## What to work on
In the part that opens with the line containing "Angus [1203, 524]" and closes with the last of the rows, replace "Return" with "List". Write out only those lines again, with everything else unchanged.

## Some rows
+ + + +
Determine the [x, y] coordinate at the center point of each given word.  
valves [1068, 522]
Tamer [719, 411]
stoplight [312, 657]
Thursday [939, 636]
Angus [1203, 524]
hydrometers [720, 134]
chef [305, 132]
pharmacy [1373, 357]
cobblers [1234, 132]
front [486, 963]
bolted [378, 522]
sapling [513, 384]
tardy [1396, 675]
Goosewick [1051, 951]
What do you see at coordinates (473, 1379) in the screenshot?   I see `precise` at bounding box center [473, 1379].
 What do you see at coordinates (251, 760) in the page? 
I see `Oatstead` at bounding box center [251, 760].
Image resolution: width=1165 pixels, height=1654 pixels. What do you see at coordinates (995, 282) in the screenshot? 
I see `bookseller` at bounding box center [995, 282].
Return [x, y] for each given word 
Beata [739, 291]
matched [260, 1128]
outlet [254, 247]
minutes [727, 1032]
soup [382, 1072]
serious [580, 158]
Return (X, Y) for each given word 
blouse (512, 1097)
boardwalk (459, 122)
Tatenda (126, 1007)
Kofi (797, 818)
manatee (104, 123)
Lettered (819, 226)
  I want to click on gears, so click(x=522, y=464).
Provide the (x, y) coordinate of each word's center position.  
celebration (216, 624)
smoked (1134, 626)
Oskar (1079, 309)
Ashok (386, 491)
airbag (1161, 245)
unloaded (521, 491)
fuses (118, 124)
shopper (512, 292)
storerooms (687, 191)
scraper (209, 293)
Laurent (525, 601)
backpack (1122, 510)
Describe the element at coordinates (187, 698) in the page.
+ + + +
## The result
Angus [1203, 524]
hydrometers [720, 134]
chef [305, 132]
pharmacy [1373, 357]
cobblers [1234, 132]
front [486, 963]
bolted [378, 522]
sapling [513, 384]
tardy [1396, 675]
Goosewick [1051, 951]
What do you see at coordinates (473, 1379) in the screenshot?   I see `precise` at bounding box center [473, 1379].
 What do you see at coordinates (251, 760) in the page? 
I see `Oatstead` at bounding box center [251, 760].
Image resolution: width=1165 pixels, height=1654 pixels. What do you see at coordinates (995, 282) in the screenshot? 
I see `bookseller` at bounding box center [995, 282].
List [x, y] for each given word 
Beata [739, 291]
matched [260, 1128]
outlet [254, 247]
minutes [727, 1032]
soup [382, 1072]
serious [580, 158]
List (X, Y) for each given word 
blouse (512, 1097)
boardwalk (459, 122)
Tatenda (126, 1007)
Kofi (797, 818)
manatee (104, 123)
Lettered (819, 226)
  I want to click on gears, so click(x=522, y=464).
Provide the (x, y) coordinate of each word's center position.  
celebration (216, 624)
smoked (1134, 626)
Oskar (1079, 309)
Ashok (386, 491)
airbag (1161, 245)
unloaded (521, 491)
fuses (118, 124)
shopper (512, 292)
storerooms (687, 191)
scraper (209, 293)
Laurent (525, 601)
backpack (1122, 510)
Describe the element at coordinates (187, 698) in the page.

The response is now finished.